* WHAT YOU ARE ASKED TO DO *
The output should match, line for line, the records from the line containing "brown capsule [460,342,497,401] -> none" through the line containing "none -> orange", with every picture left out.
____
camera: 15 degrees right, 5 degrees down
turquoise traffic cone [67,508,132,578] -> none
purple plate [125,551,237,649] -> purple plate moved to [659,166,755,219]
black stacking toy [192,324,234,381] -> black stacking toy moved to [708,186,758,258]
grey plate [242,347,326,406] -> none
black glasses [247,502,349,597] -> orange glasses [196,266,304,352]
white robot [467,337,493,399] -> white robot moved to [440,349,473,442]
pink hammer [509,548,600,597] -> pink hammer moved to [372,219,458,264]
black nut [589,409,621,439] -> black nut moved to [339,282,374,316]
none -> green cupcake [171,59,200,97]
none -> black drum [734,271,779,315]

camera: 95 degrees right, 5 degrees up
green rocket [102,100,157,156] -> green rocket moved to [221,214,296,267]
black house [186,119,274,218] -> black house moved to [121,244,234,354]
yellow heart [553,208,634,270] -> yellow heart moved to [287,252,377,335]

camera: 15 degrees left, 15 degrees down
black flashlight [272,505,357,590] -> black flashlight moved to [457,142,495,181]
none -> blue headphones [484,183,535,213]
____
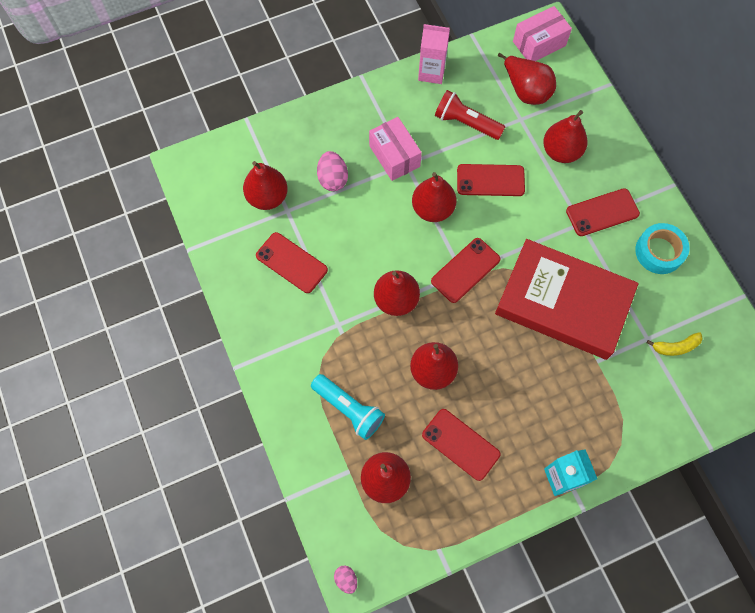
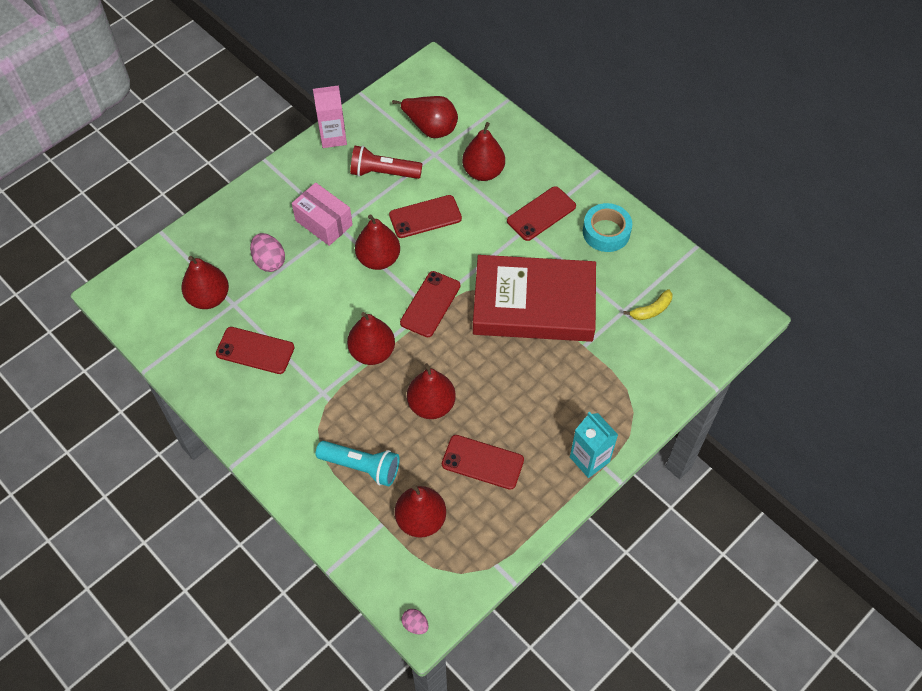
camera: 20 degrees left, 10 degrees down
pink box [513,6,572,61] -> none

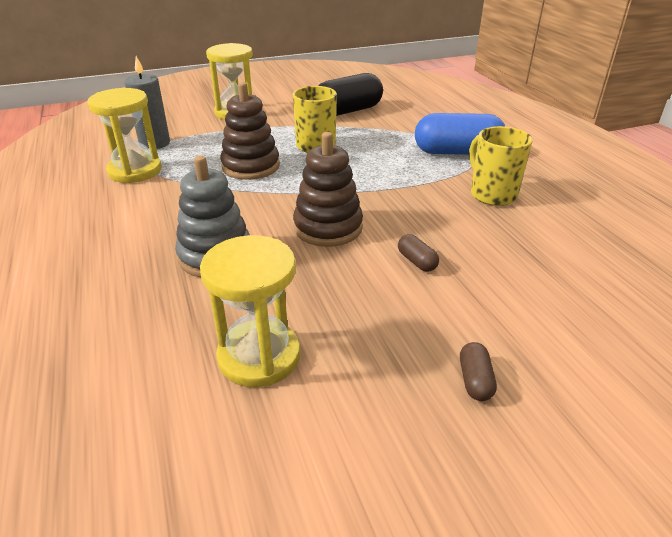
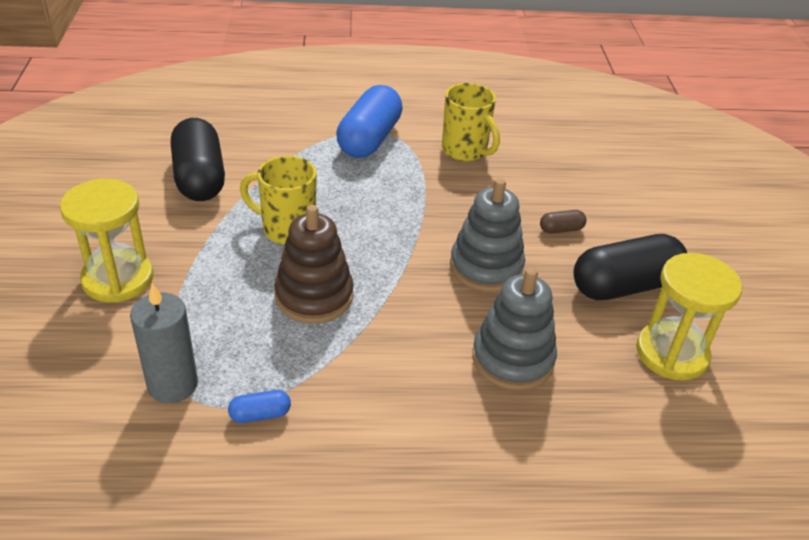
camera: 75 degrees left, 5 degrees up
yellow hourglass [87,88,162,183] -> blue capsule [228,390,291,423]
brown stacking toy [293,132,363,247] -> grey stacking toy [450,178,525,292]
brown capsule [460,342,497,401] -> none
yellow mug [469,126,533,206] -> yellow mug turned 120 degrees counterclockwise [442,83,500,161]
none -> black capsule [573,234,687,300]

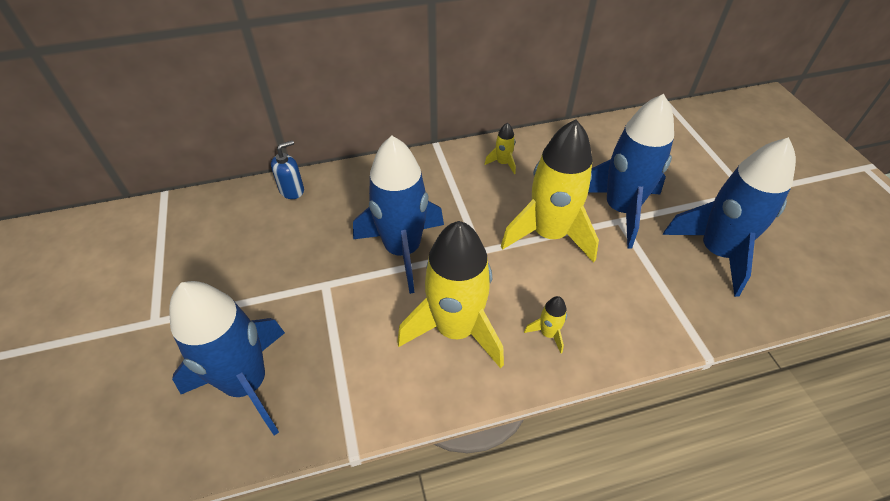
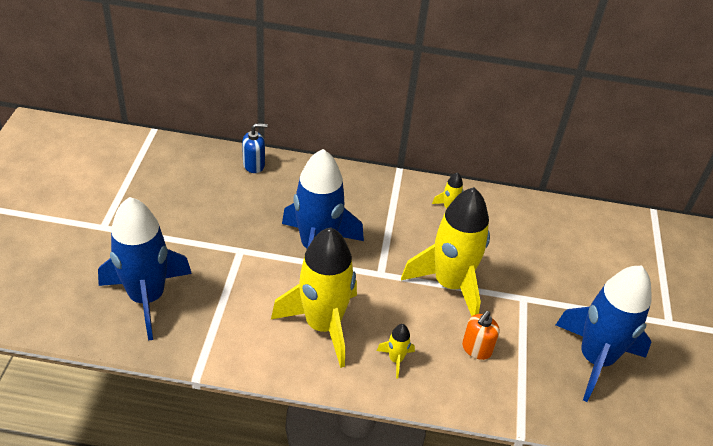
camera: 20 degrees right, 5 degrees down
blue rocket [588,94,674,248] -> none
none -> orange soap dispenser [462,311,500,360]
____
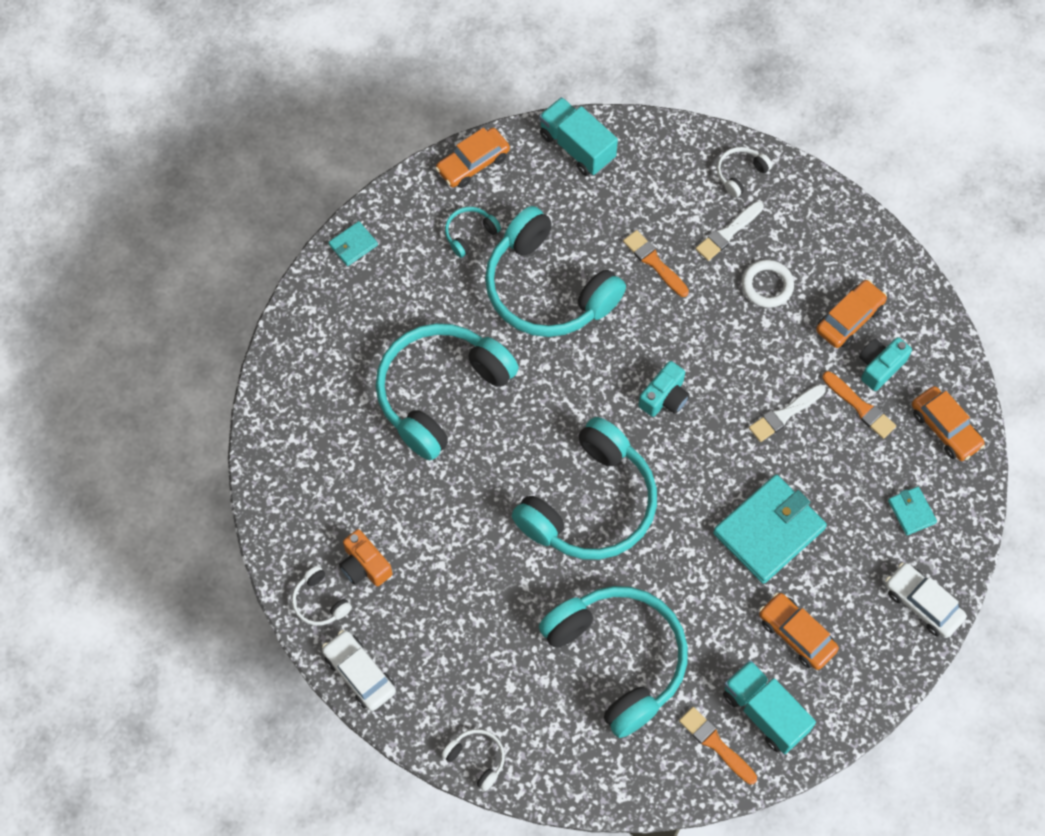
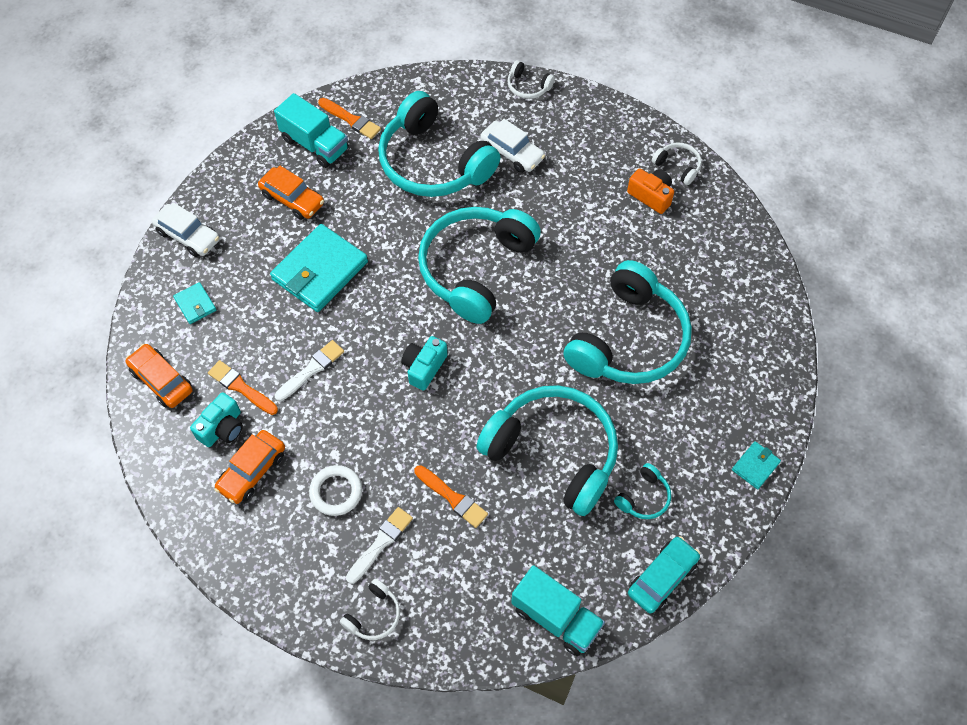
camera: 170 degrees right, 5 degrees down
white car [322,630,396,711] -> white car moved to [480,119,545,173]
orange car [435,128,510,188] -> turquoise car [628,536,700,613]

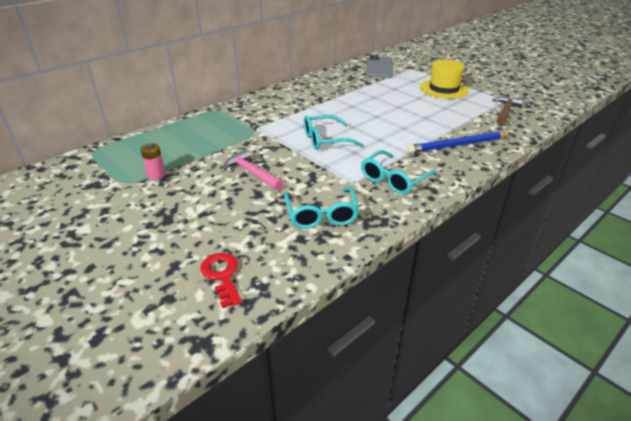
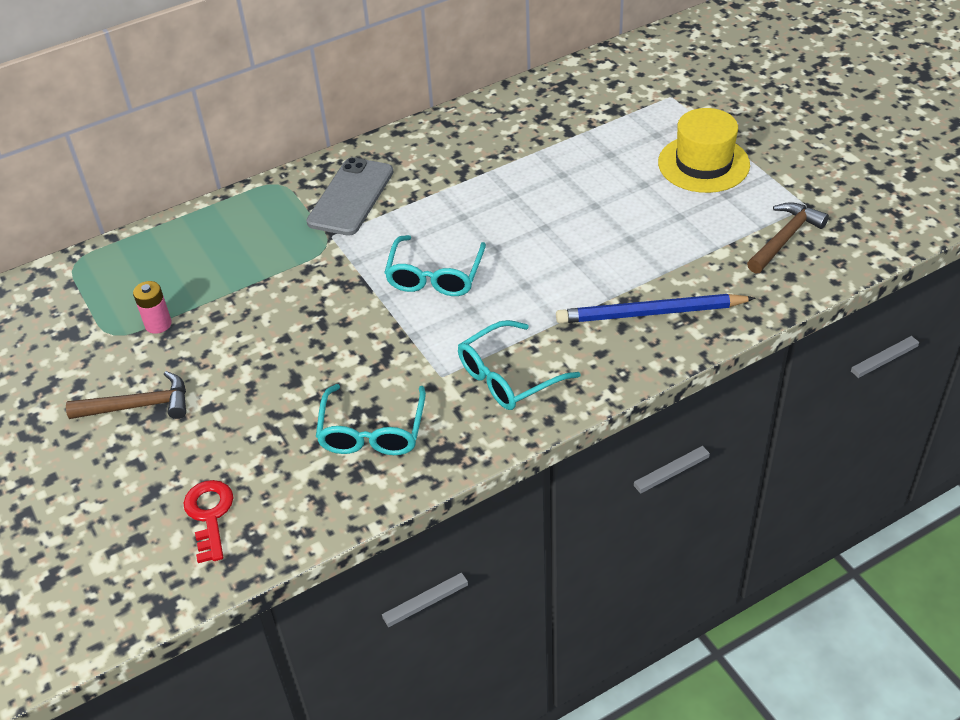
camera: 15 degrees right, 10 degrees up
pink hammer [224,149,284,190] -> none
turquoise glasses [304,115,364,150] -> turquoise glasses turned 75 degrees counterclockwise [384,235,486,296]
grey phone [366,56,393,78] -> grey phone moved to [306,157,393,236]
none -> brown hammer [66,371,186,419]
____
* OUTPUT FOR THIS EXERCISE *
brown capsule [460,342,497,401] -> none
yellow mug [469,126,533,206] -> yellow mug turned 120 degrees counterclockwise [442,83,500,161]
none -> black capsule [573,234,687,300]

camera: 20 degrees right, 5 degrees down
blue rocket [588,94,674,248] -> none
none -> orange soap dispenser [462,311,500,360]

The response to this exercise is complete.